### Task goal
Every line of the entries below that mentions "purple" is to be copied out.

::: Records provided

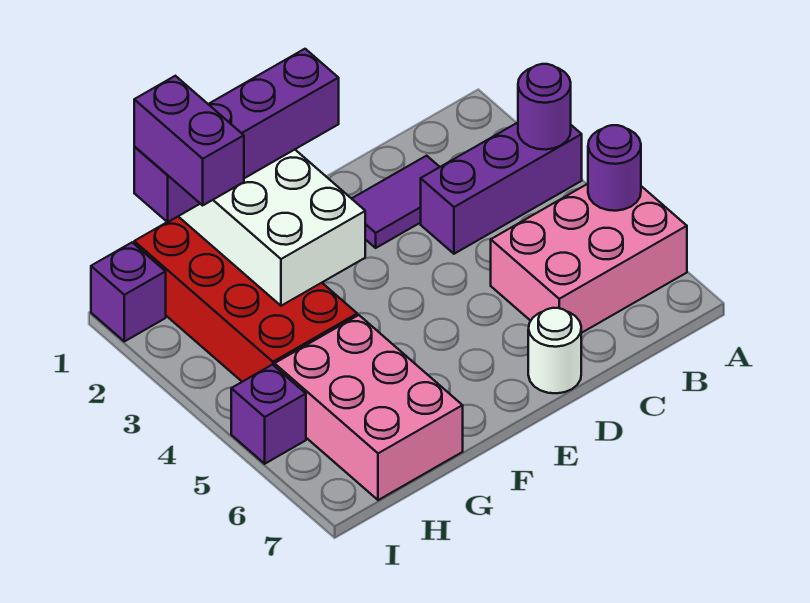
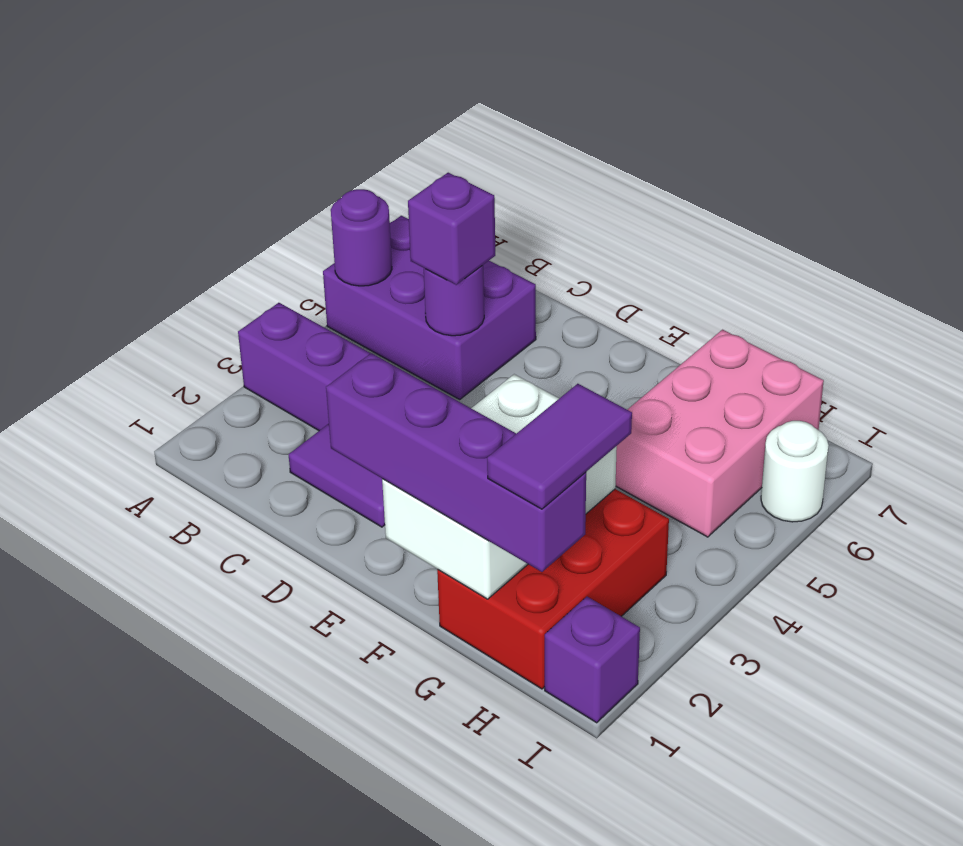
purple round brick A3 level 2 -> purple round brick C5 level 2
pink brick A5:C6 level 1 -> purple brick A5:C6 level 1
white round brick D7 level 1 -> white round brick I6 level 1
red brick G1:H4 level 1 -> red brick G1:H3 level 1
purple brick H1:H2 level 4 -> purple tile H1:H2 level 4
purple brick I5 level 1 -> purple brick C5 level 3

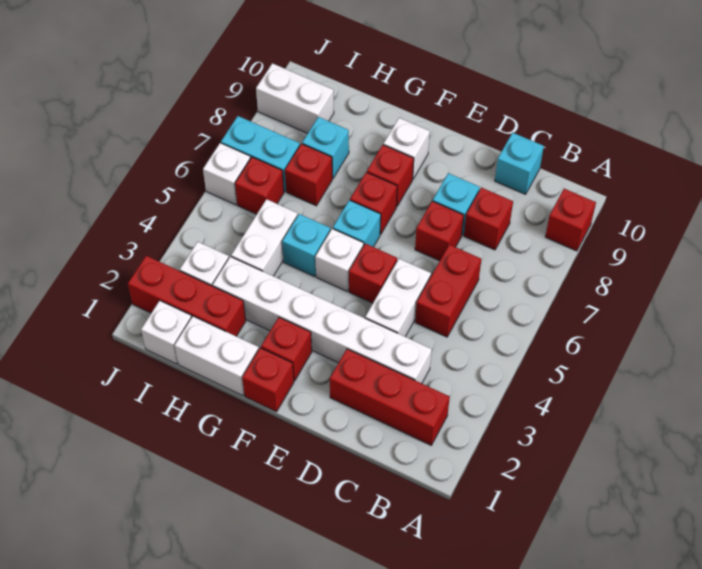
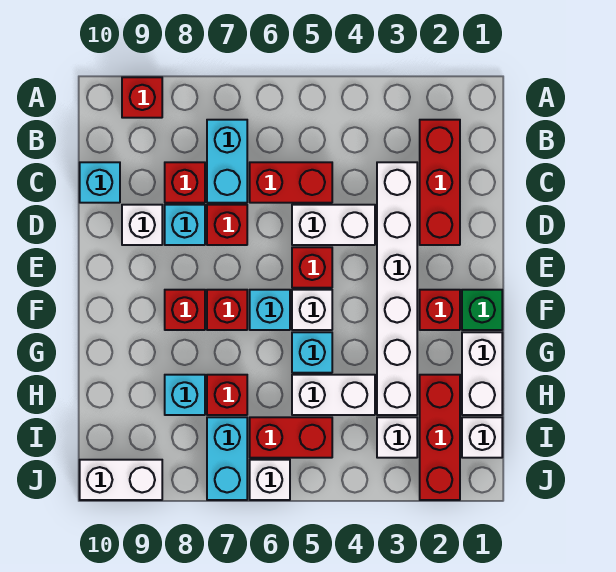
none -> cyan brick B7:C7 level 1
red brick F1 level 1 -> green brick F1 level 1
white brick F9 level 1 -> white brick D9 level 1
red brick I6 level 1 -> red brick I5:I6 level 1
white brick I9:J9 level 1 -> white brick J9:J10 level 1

::::::

### Written response
purple round brick A3 level 2 -> purple round brick C5 level 2
pink brick A5:C6 level 1 -> purple brick A5:C6 level 1
purple brick H1:H2 level 4 -> purple tile H1:H2 level 4
purple brick I5 level 1 -> purple brick C5 level 3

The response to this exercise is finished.